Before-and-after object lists
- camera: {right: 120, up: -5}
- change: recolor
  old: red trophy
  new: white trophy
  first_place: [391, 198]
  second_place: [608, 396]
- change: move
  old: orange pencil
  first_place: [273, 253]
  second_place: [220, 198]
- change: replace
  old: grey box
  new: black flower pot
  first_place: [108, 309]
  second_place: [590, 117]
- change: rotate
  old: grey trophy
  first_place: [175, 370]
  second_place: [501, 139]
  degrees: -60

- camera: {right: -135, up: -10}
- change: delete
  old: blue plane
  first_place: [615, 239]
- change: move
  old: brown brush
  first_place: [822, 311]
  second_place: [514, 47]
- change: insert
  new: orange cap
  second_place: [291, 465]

* * *

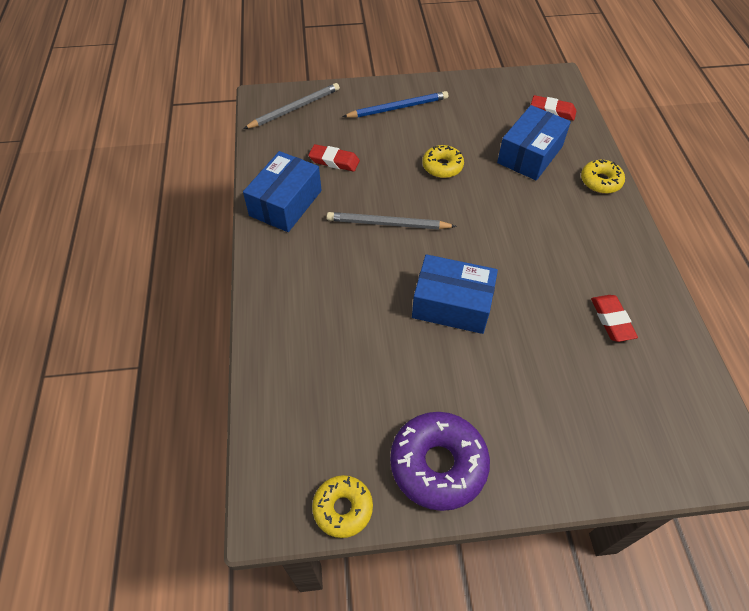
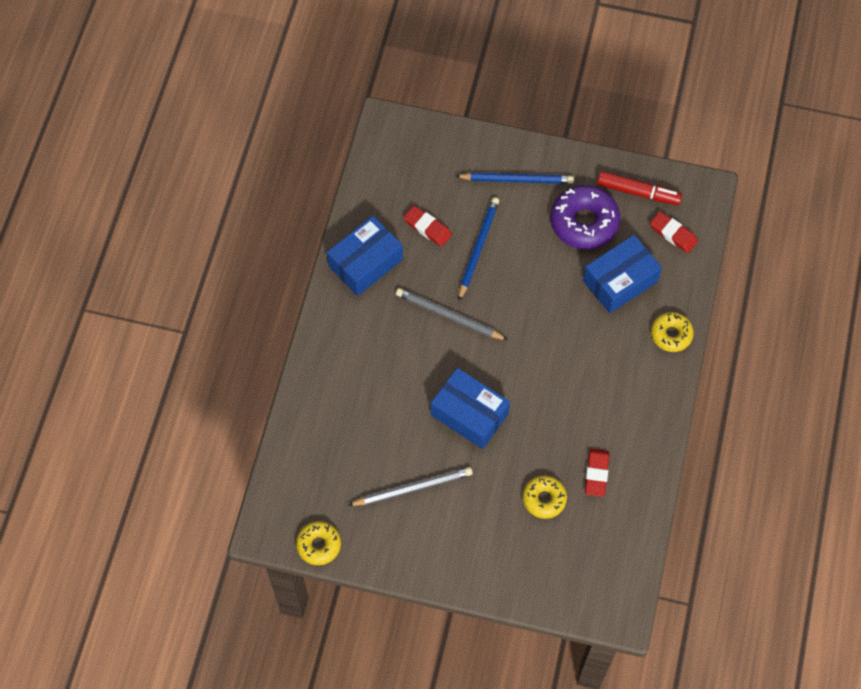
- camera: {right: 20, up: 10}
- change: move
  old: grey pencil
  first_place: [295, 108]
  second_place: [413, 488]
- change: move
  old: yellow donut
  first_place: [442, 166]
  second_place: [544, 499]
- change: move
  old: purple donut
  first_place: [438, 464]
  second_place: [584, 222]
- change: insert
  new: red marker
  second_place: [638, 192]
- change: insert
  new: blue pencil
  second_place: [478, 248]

— Directions —
Once each line with "trophy" in the entries is counted, state the total and nothing else.

— Answer for this exercise —
3